Exercise requirements =
If a line in the records below holds the word "none", copy it.

++++++++++++++++++++

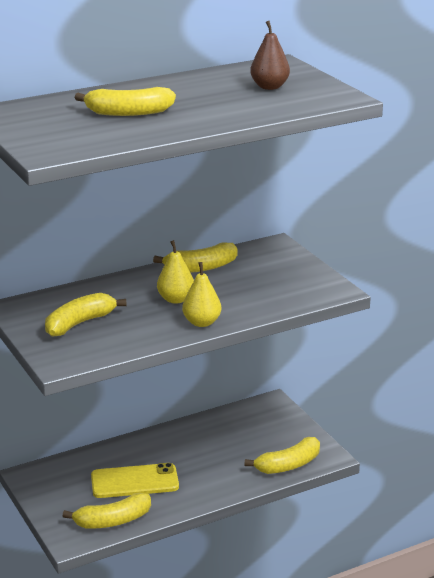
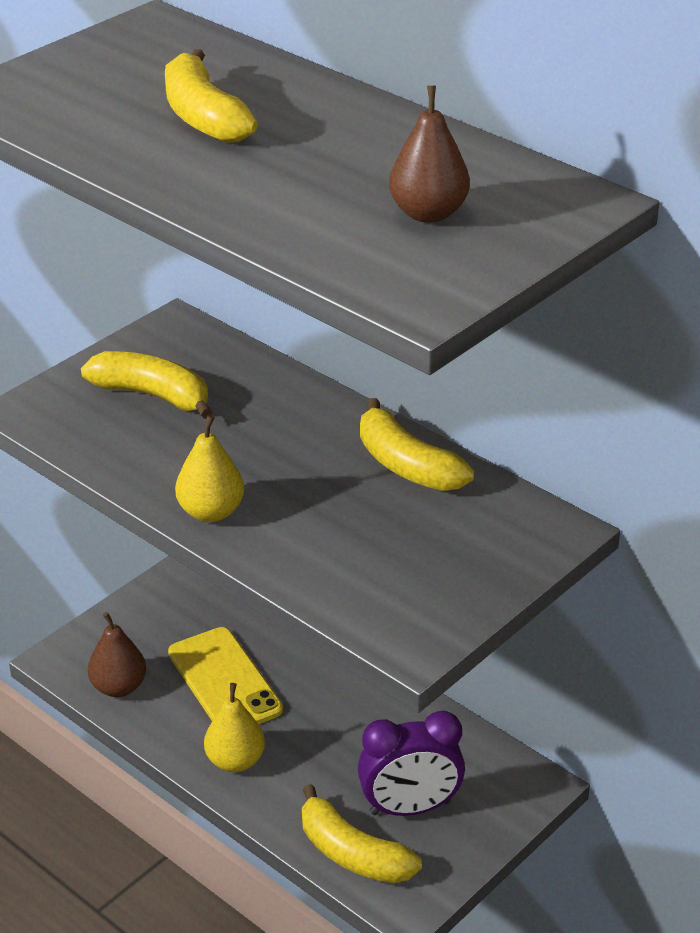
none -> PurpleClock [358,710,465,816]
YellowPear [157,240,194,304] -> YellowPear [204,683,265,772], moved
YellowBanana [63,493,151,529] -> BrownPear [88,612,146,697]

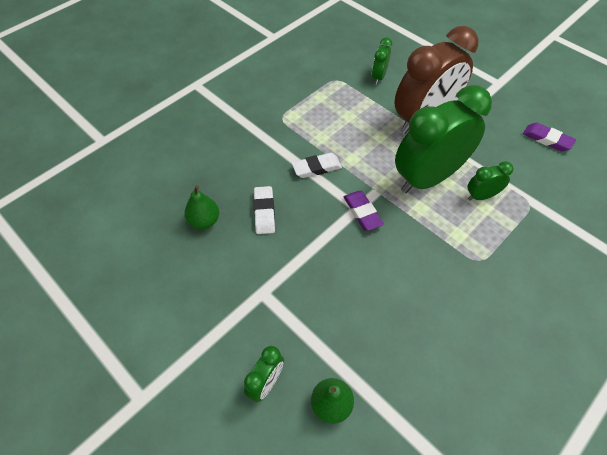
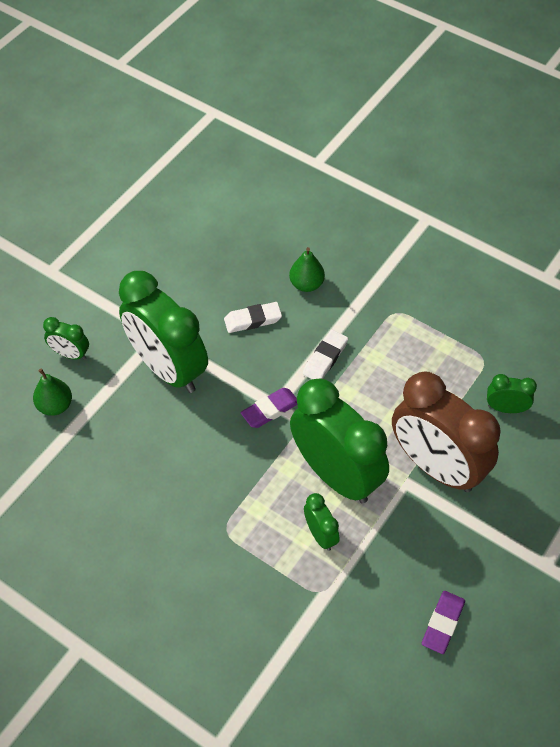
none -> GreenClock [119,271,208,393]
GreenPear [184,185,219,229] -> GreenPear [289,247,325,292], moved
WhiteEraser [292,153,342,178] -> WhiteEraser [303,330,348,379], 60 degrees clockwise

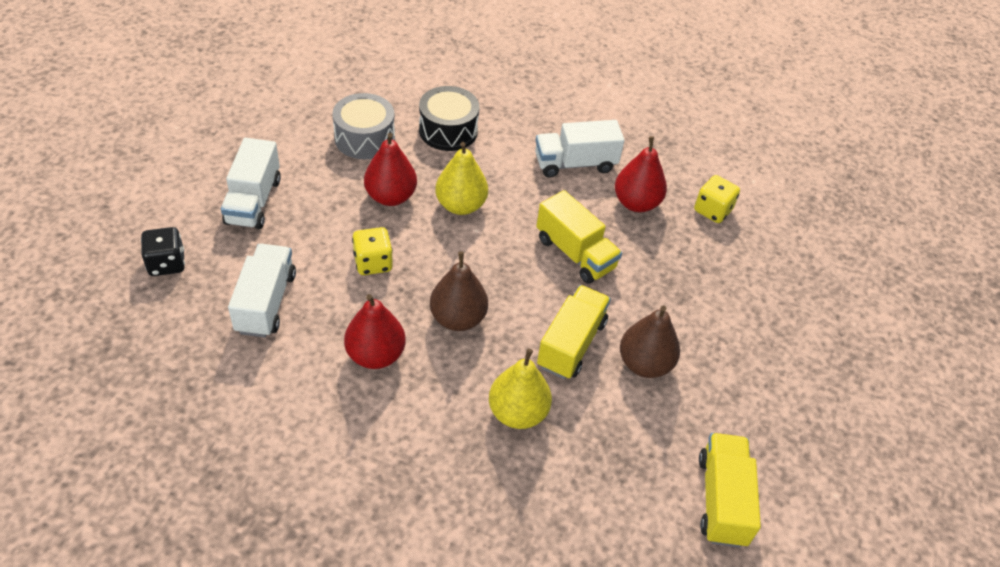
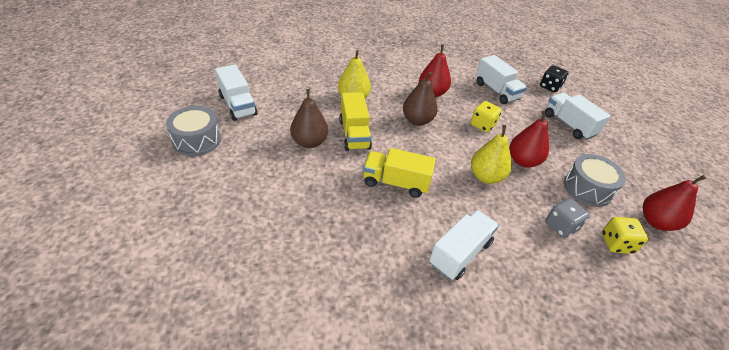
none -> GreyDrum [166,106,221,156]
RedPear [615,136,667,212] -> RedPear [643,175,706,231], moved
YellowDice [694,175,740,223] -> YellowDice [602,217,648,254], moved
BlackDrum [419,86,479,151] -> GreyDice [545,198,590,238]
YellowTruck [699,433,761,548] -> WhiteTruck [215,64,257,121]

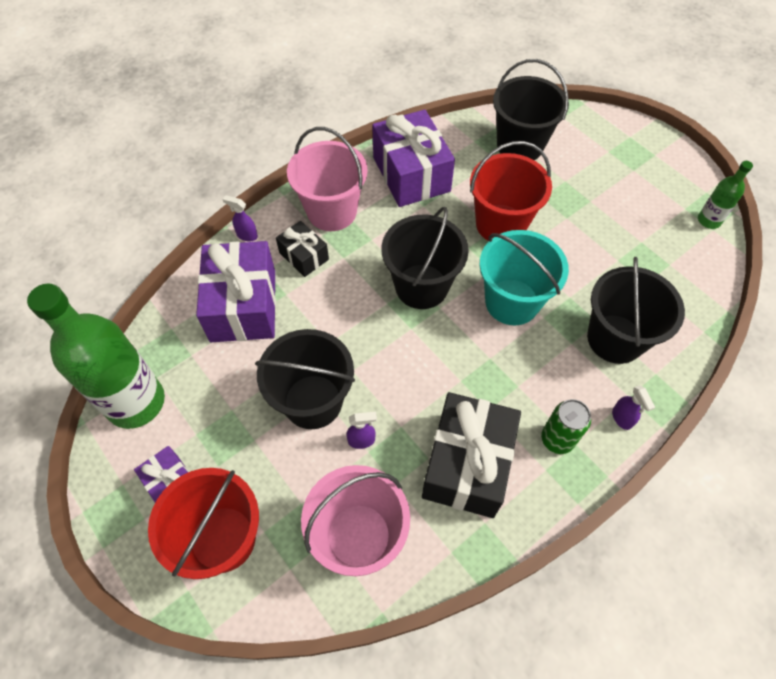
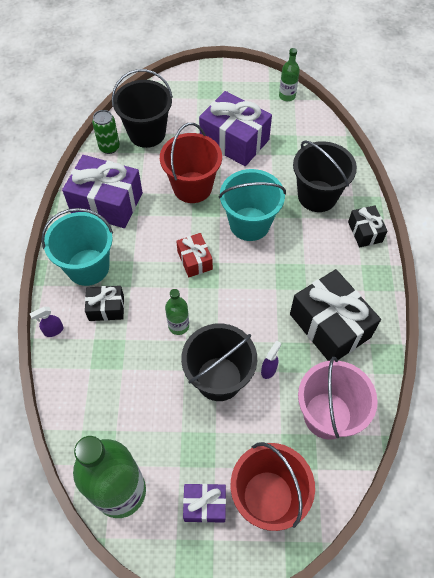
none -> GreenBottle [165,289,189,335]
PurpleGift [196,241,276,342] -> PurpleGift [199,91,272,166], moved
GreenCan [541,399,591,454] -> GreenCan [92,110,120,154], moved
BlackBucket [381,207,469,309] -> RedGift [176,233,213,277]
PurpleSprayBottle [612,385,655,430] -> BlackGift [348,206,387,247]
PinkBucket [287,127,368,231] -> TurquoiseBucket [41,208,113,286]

++++++++++++++++++++

Solution =
none -> PurpleClock [358,710,465,816]
none -> GreenClock [119,271,208,393]
none -> GreyDrum [166,106,221,156]
none -> GreenBottle [165,289,189,335]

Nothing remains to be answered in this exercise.